> **Work required**
The required result is the exact run of lines beginning at the one containing "(630, 280) = (553, 561): yellow" and ending at the last line of the entries.

[Records drawn from a dataset]

-------

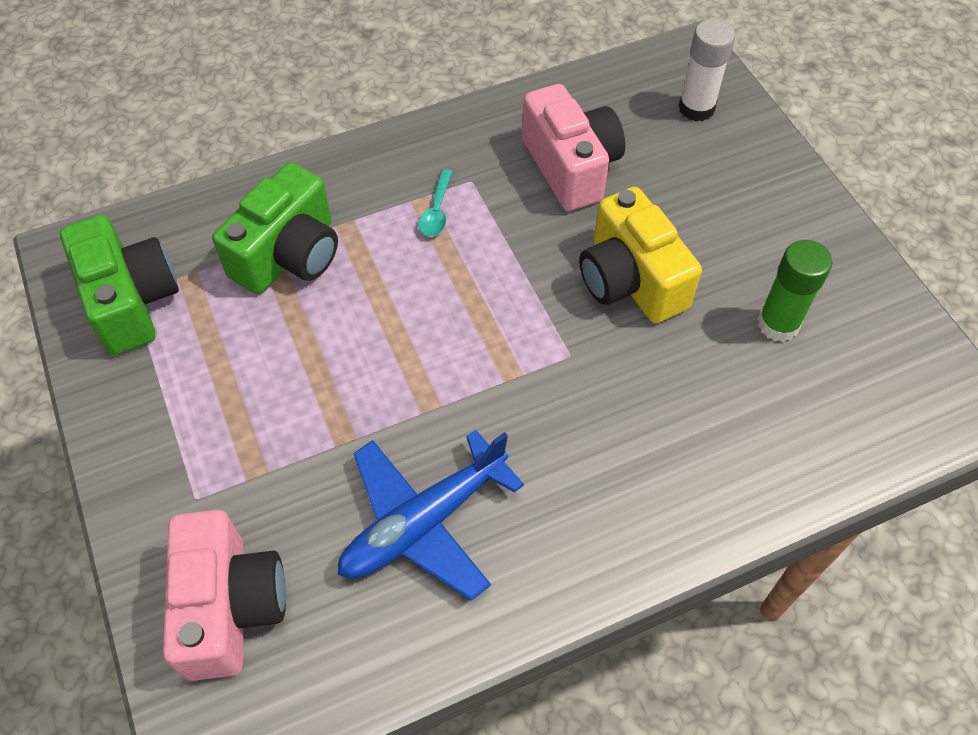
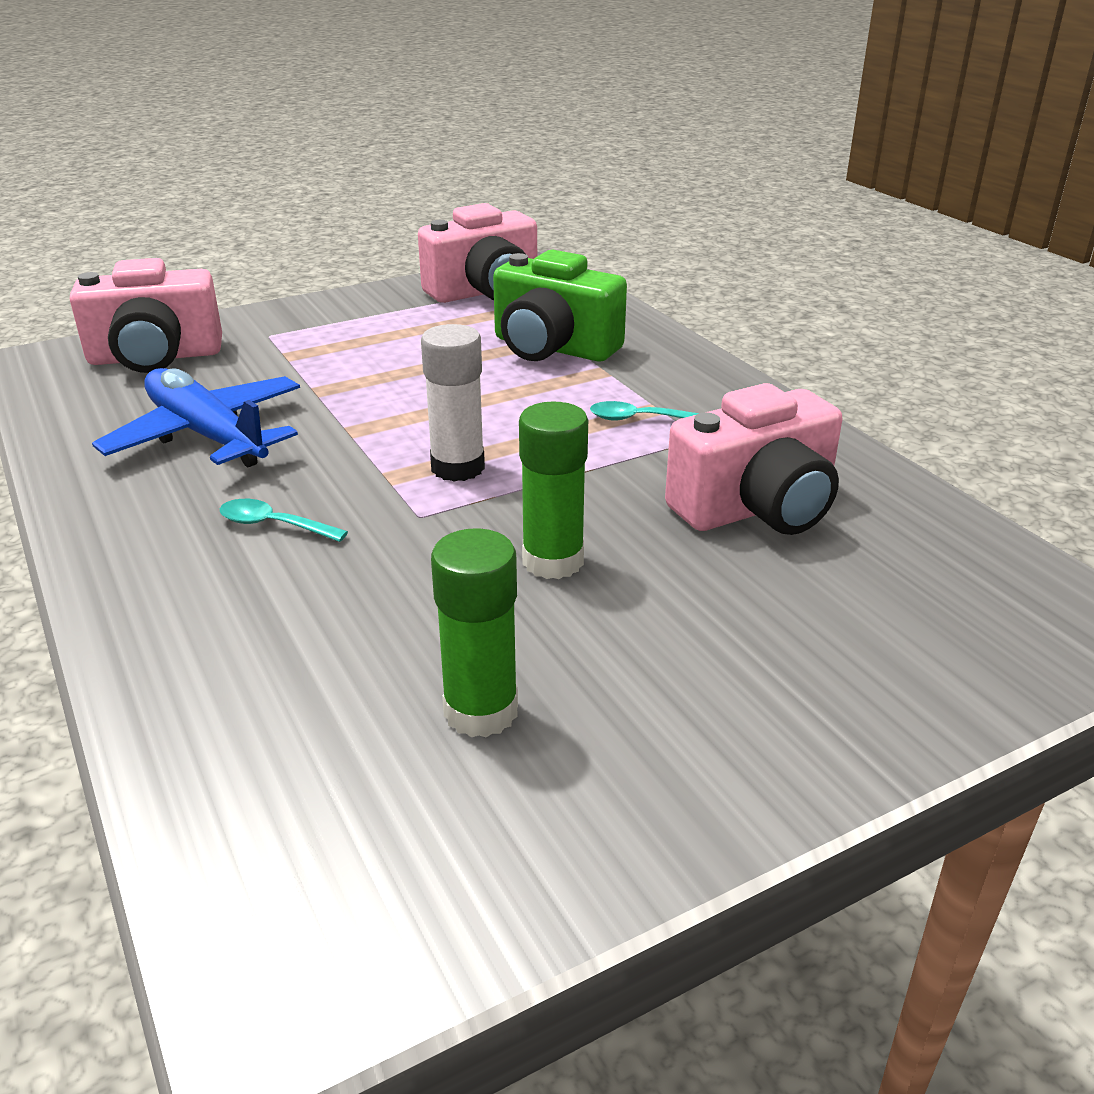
camera: 85 degrees right, 25 degrees down
(131, 301) = (485, 292): green camera -> pink camera
(579, 450) = (274, 525): none -> turquoise spoon
(630, 280) = (553, 561): yellow camera -> green glue stick
(696, 108) = (959, 628): white glue stick -> white glue stick (457, 467)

-------

> **Solved exercise**
(630, 280) = (553, 561): yellow camera -> green glue stick
(696, 108) = (959, 628): white glue stick -> white glue stick (457, 467)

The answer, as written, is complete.